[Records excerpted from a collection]
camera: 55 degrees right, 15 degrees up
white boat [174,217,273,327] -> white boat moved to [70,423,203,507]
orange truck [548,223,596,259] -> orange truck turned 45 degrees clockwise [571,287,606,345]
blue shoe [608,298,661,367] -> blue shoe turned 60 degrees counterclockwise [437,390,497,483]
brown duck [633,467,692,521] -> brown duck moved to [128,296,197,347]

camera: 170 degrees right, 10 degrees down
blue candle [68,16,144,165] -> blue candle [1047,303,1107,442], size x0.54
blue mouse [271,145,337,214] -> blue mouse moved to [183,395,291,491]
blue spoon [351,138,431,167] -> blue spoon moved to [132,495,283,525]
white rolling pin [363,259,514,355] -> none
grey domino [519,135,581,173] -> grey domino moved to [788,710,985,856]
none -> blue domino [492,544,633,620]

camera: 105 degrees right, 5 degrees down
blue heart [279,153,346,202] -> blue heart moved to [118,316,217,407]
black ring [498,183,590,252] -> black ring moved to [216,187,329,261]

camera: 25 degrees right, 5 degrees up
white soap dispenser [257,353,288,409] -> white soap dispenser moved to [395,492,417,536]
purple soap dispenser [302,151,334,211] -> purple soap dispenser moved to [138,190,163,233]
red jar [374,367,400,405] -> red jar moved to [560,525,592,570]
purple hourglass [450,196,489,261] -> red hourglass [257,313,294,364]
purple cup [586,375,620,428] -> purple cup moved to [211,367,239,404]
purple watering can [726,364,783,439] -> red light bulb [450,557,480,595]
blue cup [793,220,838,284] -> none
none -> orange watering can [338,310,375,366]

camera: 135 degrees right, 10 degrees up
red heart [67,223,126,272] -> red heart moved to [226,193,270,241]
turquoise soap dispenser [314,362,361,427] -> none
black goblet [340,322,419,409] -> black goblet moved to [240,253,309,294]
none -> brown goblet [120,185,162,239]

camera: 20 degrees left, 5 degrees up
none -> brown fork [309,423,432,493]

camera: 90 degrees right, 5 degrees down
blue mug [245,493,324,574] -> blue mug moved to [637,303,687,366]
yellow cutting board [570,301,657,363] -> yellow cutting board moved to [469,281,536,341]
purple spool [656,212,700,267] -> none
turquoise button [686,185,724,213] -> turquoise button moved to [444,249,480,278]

_Task directions:_ Each of the records above is to be reproduced word for word.

_Task response:_
camera: 55 degrees right, 15 degrees up
white boat [174,217,273,327] -> white boat moved to [70,423,203,507]
orange truck [548,223,596,259] -> orange truck turned 45 degrees clockwise [571,287,606,345]
blue shoe [608,298,661,367] -> blue shoe turned 60 degrees counterclockwise [437,390,497,483]
brown duck [633,467,692,521] -> brown duck moved to [128,296,197,347]

camera: 170 degrees right, 10 degrees down
blue candle [68,16,144,165] -> blue candle [1047,303,1107,442], size x0.54
blue mouse [271,145,337,214] -> blue mouse moved to [183,395,291,491]
blue spoon [351,138,431,167] -> blue spoon moved to [132,495,283,525]
white rolling pin [363,259,514,355] -> none
grey domino [519,135,581,173] -> grey domino moved to [788,710,985,856]
none -> blue domino [492,544,633,620]

camera: 105 degrees right, 5 degrees down
blue heart [279,153,346,202] -> blue heart moved to [118,316,217,407]
black ring [498,183,590,252] -> black ring moved to [216,187,329,261]

camera: 25 degrees right, 5 degrees up
white soap dispenser [257,353,288,409] -> white soap dispenser moved to [395,492,417,536]
purple soap dispenser [302,151,334,211] -> purple soap dispenser moved to [138,190,163,233]
red jar [374,367,400,405] -> red jar moved to [560,525,592,570]
purple hourglass [450,196,489,261] -> red hourglass [257,313,294,364]
purple cup [586,375,620,428] -> purple cup moved to [211,367,239,404]
purple watering can [726,364,783,439] -> red light bulb [450,557,480,595]
blue cup [793,220,838,284] -> none
none -> orange watering can [338,310,375,366]

camera: 135 degrees right, 10 degrees up
red heart [67,223,126,272] -> red heart moved to [226,193,270,241]
turquoise soap dispenser [314,362,361,427] -> none
black goblet [340,322,419,409] -> black goblet moved to [240,253,309,294]
none -> brown goblet [120,185,162,239]

camera: 20 degrees left, 5 degrees up
none -> brown fork [309,423,432,493]

camera: 90 degrees right, 5 degrees down
blue mug [245,493,324,574] -> blue mug moved to [637,303,687,366]
yellow cutting board [570,301,657,363] -> yellow cutting board moved to [469,281,536,341]
purple spool [656,212,700,267] -> none
turquoise button [686,185,724,213] -> turquoise button moved to [444,249,480,278]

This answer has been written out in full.